**Exercise objective**.
From the line containing "(391, 182) = (431, 104): none -> purple tape" down to the final entry below, restate each line word for word.

Entries taken from a collection:
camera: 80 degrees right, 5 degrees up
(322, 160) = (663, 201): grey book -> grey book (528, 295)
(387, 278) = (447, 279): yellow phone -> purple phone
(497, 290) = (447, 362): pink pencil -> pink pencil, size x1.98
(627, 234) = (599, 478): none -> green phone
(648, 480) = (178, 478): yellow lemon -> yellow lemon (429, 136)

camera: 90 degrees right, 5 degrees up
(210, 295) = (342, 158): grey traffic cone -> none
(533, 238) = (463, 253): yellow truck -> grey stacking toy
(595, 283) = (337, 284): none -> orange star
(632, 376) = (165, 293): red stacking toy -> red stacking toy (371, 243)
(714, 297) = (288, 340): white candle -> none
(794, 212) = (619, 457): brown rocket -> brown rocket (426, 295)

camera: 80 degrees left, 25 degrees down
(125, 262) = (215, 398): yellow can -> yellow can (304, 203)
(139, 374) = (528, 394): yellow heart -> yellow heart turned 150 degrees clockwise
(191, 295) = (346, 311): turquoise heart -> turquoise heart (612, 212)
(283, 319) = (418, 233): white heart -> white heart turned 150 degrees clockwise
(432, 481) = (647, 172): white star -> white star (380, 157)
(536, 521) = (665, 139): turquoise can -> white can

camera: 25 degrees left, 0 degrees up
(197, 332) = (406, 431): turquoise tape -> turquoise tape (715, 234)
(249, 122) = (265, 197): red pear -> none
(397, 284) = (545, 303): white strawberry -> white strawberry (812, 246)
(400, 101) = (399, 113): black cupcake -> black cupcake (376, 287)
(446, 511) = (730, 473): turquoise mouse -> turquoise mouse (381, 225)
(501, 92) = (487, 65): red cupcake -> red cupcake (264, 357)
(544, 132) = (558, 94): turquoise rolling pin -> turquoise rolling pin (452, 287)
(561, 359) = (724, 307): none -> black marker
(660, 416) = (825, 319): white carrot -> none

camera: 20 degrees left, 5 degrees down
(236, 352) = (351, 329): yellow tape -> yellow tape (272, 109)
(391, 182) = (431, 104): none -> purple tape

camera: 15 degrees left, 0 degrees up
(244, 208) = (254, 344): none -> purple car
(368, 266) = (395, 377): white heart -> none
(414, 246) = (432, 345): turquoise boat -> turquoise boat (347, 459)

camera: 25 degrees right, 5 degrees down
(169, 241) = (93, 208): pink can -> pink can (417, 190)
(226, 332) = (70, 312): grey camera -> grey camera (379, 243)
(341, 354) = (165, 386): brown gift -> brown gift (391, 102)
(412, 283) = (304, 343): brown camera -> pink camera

**Exercise answer**.
(391, 182) = (431, 104): none -> purple tape

camera: 15 degrees left, 0 degrees up
(244, 208) = (254, 344): none -> purple car
(368, 266) = (395, 377): white heart -> none
(414, 246) = (432, 345): turquoise boat -> turquoise boat (347, 459)

camera: 25 degrees right, 5 degrees down
(169, 241) = (93, 208): pink can -> pink can (417, 190)
(226, 332) = (70, 312): grey camera -> grey camera (379, 243)
(341, 354) = (165, 386): brown gift -> brown gift (391, 102)
(412, 283) = (304, 343): brown camera -> pink camera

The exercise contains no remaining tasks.